Stored entries
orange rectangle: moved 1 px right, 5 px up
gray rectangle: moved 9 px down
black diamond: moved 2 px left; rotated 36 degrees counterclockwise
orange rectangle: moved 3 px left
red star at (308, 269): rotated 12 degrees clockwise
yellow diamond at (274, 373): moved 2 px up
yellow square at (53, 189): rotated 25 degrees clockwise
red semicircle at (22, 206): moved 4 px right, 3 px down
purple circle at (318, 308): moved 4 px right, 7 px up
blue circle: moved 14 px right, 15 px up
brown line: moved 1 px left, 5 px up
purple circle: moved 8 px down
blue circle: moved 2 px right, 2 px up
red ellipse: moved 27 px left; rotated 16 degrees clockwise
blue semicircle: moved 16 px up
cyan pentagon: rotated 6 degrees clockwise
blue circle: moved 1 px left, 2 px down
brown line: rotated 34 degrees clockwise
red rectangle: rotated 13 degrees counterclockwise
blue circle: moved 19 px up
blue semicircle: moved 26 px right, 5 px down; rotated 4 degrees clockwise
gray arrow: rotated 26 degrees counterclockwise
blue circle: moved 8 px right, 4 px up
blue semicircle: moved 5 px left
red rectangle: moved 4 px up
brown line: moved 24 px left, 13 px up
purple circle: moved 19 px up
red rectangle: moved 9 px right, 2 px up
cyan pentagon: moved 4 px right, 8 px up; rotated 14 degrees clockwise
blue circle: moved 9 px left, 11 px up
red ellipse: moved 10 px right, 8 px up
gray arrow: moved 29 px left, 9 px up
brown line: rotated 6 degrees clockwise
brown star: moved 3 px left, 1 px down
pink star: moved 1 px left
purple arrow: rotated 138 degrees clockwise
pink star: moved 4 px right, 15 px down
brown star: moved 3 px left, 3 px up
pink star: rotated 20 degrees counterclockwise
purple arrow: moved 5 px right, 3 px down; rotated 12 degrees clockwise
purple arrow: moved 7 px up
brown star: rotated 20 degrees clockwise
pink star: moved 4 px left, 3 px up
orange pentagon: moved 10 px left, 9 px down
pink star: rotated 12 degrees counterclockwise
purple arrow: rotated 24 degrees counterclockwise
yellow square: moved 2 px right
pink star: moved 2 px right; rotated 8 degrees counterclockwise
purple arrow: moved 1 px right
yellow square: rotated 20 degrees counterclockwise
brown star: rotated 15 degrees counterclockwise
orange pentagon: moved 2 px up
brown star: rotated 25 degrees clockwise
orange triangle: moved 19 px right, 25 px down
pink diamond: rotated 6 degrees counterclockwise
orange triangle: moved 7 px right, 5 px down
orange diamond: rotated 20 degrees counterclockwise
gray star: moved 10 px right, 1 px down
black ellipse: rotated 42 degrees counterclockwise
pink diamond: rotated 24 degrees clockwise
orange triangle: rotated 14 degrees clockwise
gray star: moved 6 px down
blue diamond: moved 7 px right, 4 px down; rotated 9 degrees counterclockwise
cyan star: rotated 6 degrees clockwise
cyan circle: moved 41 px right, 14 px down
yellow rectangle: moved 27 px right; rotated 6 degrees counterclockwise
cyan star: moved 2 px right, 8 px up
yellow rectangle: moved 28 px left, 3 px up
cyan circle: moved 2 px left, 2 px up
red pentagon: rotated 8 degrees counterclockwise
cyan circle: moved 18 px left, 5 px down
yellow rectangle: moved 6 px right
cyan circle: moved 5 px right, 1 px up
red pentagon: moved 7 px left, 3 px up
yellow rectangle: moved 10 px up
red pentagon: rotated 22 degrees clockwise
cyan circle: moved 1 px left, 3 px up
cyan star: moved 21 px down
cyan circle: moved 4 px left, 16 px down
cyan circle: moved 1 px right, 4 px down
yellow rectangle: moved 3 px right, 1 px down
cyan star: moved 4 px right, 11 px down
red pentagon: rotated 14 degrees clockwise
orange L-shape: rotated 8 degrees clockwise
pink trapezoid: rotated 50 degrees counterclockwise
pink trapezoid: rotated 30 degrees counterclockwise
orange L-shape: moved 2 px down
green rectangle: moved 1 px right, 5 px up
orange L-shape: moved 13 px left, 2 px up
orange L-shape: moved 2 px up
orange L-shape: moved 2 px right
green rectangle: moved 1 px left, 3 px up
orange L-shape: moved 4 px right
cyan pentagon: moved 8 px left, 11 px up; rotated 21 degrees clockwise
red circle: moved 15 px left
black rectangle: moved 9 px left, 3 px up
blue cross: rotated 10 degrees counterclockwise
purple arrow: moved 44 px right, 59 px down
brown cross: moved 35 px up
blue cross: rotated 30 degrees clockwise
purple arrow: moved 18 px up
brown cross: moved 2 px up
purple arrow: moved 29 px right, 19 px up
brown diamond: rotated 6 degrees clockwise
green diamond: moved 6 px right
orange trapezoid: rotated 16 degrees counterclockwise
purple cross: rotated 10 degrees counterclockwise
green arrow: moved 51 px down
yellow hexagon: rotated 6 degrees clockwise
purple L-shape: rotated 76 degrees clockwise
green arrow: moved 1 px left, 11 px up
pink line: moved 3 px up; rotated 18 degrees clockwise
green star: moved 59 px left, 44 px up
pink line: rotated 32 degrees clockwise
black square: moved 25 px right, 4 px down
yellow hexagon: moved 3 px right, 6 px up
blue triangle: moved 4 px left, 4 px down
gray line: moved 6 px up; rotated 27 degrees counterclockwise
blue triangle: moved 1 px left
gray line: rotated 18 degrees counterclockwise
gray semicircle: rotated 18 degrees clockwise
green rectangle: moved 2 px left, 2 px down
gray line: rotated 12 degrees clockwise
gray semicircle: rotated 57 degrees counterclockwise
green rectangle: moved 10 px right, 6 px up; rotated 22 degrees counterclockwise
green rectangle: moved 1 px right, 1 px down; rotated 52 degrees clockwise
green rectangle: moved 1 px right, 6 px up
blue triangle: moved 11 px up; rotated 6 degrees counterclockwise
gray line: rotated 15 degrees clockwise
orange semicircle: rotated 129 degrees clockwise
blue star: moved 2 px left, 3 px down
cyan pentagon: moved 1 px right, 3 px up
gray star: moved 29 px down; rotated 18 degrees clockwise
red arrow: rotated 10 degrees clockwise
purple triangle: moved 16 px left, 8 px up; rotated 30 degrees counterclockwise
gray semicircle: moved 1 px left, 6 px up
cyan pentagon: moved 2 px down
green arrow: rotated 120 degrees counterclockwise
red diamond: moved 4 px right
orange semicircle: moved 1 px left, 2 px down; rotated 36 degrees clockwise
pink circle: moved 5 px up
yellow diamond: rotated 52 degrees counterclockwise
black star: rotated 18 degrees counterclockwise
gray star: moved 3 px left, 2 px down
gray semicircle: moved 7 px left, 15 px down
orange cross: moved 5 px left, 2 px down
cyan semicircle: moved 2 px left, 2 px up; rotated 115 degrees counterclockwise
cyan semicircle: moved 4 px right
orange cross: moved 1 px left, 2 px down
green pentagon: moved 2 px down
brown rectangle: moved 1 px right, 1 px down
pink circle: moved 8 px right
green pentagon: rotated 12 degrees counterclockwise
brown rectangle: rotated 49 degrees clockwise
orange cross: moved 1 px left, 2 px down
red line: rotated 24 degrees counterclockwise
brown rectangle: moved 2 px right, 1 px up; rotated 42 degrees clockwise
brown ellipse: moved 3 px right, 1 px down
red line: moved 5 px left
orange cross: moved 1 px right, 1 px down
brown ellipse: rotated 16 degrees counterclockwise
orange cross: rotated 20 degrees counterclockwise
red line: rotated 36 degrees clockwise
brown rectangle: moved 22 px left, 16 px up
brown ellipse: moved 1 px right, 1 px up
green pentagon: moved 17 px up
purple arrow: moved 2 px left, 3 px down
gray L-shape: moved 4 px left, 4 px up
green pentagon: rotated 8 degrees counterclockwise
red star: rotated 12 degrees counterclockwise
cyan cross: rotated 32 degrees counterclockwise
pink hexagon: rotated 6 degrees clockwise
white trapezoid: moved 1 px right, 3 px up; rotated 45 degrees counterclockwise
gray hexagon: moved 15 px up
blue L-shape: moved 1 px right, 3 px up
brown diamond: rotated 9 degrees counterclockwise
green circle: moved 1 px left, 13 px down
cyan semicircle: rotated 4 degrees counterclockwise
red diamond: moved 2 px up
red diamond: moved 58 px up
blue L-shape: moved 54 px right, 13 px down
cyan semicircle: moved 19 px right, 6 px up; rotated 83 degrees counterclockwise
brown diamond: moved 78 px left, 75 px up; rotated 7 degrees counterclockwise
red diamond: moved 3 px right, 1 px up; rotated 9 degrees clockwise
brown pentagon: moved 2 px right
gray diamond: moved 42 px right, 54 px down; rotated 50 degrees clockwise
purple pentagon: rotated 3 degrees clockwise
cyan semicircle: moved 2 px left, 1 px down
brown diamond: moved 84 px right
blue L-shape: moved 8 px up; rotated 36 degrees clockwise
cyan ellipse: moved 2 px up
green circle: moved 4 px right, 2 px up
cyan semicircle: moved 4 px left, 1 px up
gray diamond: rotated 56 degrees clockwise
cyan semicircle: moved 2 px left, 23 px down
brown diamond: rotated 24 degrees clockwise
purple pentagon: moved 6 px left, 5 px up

Given task —
Please rewrite the records starting at the first line and ending at the line containing "red rectangle: moved 9 px right, 2 px up", with every "semicircle" changed to "half-disk" and everything else left unchanged.

The answer —
orange rectangle: moved 1 px right, 5 px up
gray rectangle: moved 9 px down
black diamond: moved 2 px left; rotated 36 degrees counterclockwise
orange rectangle: moved 3 px left
red star at (308, 269): rotated 12 degrees clockwise
yellow diamond at (274, 373): moved 2 px up
yellow square at (53, 189): rotated 25 degrees clockwise
red half-disk at (22, 206): moved 4 px right, 3 px down
purple circle at (318, 308): moved 4 px right, 7 px up
blue circle: moved 14 px right, 15 px up
brown line: moved 1 px left, 5 px up
purple circle: moved 8 px down
blue circle: moved 2 px right, 2 px up
red ellipse: moved 27 px left; rotated 16 degrees clockwise
blue half-disk: moved 16 px up
cyan pentagon: rotated 6 degrees clockwise
blue circle: moved 1 px left, 2 px down
brown line: rotated 34 degrees clockwise
red rectangle: rotated 13 degrees counterclockwise
blue circle: moved 19 px up
blue half-disk: moved 26 px right, 5 px down; rotated 4 degrees clockwise
gray arrow: rotated 26 degrees counterclockwise
blue circle: moved 8 px right, 4 px up
blue half-disk: moved 5 px left
red rectangle: moved 4 px up
brown line: moved 24 px left, 13 px up
purple circle: moved 19 px up
red rectangle: moved 9 px right, 2 px up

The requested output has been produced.